Work order:
Output the listing below verbatim, without images.

Data extract:

====

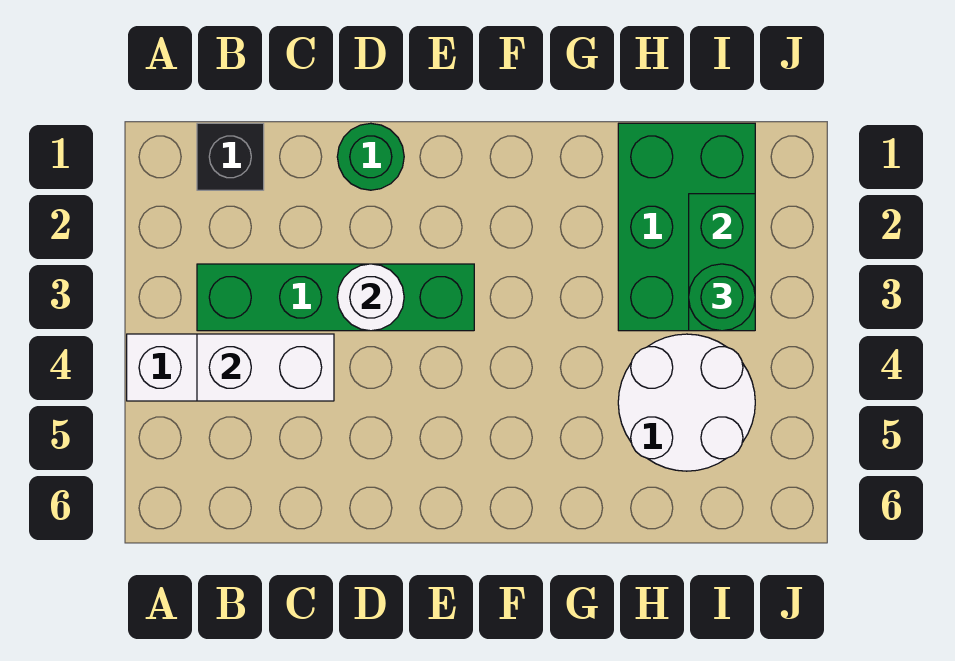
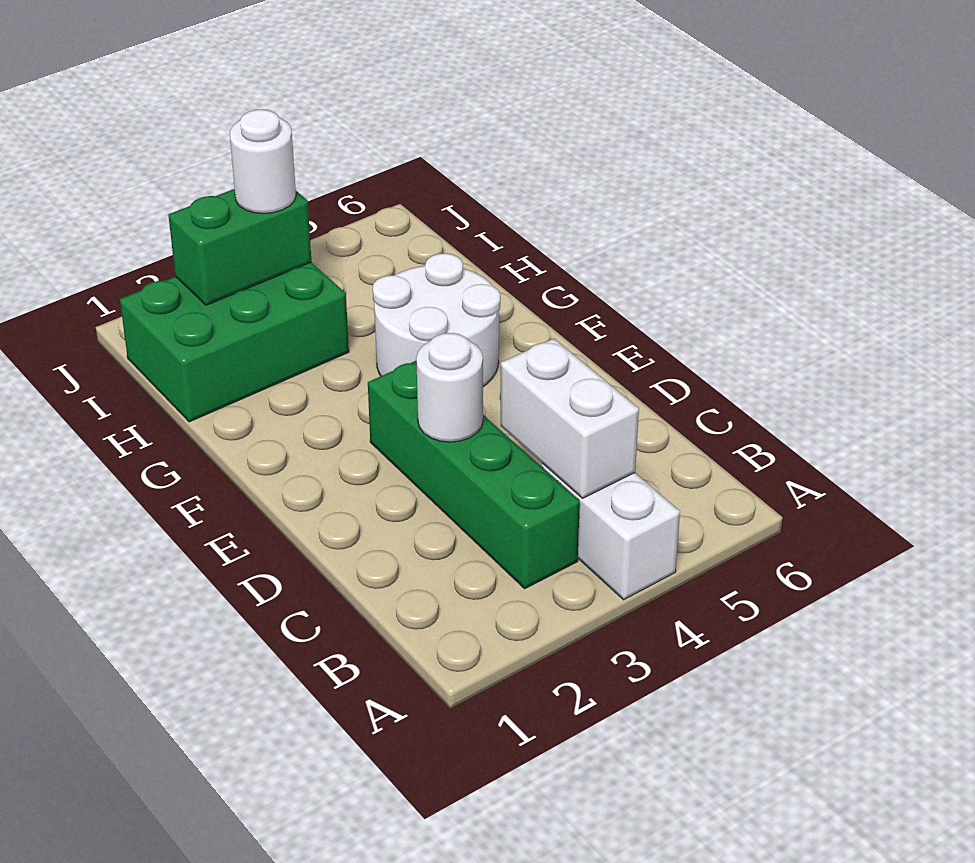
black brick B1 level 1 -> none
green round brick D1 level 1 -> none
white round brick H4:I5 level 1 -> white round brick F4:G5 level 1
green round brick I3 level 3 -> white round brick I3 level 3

====

Output of the task:
black brick B1 level 1 -> none
green round brick D1 level 1 -> none
white round brick H4:I5 level 1 -> white round brick F4:G5 level 1
green round brick I3 level 3 -> white round brick I3 level 3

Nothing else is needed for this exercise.